Exercise:
Taking the line with "JOY pin VRX: GP27 -> GP5" as the first and the line with "MATRIX pin VCC: none -> 3V3" as the last, set down exactly every line in that range from the entries below, and no more.
_____
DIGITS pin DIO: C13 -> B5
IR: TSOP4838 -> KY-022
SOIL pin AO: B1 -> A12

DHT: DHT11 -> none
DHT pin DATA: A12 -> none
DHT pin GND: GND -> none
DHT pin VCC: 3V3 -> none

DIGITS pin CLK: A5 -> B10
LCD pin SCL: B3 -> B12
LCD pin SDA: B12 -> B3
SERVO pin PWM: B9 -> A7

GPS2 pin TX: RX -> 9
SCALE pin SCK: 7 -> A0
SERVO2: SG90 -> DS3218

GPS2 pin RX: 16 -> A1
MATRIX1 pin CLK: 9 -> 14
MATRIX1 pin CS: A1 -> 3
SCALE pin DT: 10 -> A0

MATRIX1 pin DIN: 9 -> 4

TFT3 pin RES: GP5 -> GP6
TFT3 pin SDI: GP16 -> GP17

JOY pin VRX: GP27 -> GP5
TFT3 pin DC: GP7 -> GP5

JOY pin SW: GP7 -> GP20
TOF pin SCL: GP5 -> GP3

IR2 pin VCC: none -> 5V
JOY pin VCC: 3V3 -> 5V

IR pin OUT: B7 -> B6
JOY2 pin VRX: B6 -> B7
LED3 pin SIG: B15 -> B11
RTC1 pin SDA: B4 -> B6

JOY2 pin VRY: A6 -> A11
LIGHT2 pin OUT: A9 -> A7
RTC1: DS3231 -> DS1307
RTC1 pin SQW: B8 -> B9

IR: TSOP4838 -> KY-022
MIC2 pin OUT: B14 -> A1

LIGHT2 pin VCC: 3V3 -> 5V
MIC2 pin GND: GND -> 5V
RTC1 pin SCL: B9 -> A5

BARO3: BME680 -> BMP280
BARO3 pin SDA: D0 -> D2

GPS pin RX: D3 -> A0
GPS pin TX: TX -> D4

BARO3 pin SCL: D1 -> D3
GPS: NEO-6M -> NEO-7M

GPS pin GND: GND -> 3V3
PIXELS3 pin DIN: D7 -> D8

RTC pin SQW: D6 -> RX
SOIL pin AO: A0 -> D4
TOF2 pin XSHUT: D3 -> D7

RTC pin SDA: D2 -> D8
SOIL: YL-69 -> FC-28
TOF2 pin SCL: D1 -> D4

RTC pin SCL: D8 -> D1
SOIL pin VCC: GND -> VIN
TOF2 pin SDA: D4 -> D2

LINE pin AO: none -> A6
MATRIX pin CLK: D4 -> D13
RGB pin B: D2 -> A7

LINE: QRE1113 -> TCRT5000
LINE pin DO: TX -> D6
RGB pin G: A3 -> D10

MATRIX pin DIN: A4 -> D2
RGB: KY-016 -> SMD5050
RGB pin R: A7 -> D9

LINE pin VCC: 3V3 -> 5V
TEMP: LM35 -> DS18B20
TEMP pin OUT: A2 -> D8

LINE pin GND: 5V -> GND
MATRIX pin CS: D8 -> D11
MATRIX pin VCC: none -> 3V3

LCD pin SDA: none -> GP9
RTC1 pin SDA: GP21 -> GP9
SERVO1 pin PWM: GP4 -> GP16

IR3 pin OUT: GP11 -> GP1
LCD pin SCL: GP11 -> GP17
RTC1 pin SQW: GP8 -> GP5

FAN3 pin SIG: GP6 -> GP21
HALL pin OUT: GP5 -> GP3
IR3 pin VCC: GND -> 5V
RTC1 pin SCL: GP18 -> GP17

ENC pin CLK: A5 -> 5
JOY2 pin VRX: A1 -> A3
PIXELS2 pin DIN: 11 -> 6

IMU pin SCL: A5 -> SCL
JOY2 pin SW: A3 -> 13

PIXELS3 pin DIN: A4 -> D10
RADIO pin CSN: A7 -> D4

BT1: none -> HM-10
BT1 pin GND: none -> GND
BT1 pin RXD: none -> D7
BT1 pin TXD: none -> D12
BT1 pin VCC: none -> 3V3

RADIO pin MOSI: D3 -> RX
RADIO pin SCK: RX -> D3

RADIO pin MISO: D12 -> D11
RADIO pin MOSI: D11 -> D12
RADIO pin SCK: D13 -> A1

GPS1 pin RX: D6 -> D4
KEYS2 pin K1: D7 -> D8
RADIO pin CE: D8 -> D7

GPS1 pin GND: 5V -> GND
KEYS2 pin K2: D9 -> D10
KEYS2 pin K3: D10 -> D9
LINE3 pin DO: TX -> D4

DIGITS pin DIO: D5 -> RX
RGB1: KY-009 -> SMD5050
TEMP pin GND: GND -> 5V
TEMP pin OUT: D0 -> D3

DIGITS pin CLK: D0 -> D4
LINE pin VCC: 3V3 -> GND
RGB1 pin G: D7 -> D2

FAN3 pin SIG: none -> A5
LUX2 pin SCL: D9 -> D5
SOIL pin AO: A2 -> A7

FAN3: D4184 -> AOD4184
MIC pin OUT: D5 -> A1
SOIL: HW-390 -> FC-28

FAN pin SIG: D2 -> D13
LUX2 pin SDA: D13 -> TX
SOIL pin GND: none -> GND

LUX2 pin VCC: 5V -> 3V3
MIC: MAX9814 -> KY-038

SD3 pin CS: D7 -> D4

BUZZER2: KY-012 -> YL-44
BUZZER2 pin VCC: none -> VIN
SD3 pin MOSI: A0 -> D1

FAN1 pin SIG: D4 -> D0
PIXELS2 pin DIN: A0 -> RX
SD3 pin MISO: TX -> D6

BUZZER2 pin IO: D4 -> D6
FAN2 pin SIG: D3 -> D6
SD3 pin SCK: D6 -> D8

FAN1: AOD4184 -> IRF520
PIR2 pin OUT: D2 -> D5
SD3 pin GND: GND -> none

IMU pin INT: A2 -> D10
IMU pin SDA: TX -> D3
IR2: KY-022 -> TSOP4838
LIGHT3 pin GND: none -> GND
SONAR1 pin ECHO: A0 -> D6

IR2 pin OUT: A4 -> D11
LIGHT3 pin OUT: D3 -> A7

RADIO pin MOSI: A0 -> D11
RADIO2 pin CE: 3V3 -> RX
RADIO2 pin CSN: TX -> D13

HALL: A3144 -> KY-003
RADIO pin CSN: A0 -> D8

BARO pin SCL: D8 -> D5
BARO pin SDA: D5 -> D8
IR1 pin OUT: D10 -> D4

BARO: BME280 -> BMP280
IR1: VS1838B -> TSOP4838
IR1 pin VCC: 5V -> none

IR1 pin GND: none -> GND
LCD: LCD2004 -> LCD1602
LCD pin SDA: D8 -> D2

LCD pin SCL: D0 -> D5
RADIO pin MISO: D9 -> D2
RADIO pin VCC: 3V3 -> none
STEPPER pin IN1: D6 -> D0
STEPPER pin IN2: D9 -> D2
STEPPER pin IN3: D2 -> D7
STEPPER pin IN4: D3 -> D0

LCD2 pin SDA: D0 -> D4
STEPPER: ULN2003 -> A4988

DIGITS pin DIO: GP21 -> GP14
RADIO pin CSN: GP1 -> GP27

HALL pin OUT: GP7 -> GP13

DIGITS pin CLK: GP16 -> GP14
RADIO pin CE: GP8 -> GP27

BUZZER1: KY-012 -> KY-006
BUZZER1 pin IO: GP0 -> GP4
_____
Exercise solution:
JOY pin VRX: GP27 -> GP5
TFT3 pin DC: GP7 -> GP5

JOY pin SW: GP7 -> GP20
TOF pin SCL: GP5 -> GP3

IR2 pin VCC: none -> 5V
JOY pin VCC: 3V3 -> 5V

IR pin OUT: B7 -> B6
JOY2 pin VRX: B6 -> B7
LED3 pin SIG: B15 -> B11
RTC1 pin SDA: B4 -> B6

JOY2 pin VRY: A6 -> A11
LIGHT2 pin OUT: A9 -> A7
RTC1: DS3231 -> DS1307
RTC1 pin SQW: B8 -> B9

IR: TSOP4838 -> KY-022
MIC2 pin OUT: B14 -> A1

LIGHT2 pin VCC: 3V3 -> 5V
MIC2 pin GND: GND -> 5V
RTC1 pin SCL: B9 -> A5

BARO3: BME680 -> BMP280
BARO3 pin SDA: D0 -> D2

GPS pin RX: D3 -> A0
GPS pin TX: TX -> D4

BARO3 pin SCL: D1 -> D3
GPS: NEO-6M -> NEO-7M

GPS pin GND: GND -> 3V3
PIXELS3 pin DIN: D7 -> D8

RTC pin SQW: D6 -> RX
SOIL pin AO: A0 -> D4
TOF2 pin XSHUT: D3 -> D7

RTC pin SDA: D2 -> D8
SOIL: YL-69 -> FC-28
TOF2 pin SCL: D1 -> D4

RTC pin SCL: D8 -> D1
SOIL pin VCC: GND -> VIN
TOF2 pin SDA: D4 -> D2

LINE pin AO: none -> A6
MATRIX pin CLK: D4 -> D13
RGB pin B: D2 -> A7

LINE: QRE1113 -> TCRT5000
LINE pin DO: TX -> D6
RGB pin G: A3 -> D10

MATRIX pin DIN: A4 -> D2
RGB: KY-016 -> SMD5050
RGB pin R: A7 -> D9

LINE pin VCC: 3V3 -> 5V
TEMP: LM35 -> DS18B20
TEMP pin OUT: A2 -> D8

LINE pin GND: 5V -> GND
MATRIX pin CS: D8 -> D11
MATRIX pin VCC: none -> 3V3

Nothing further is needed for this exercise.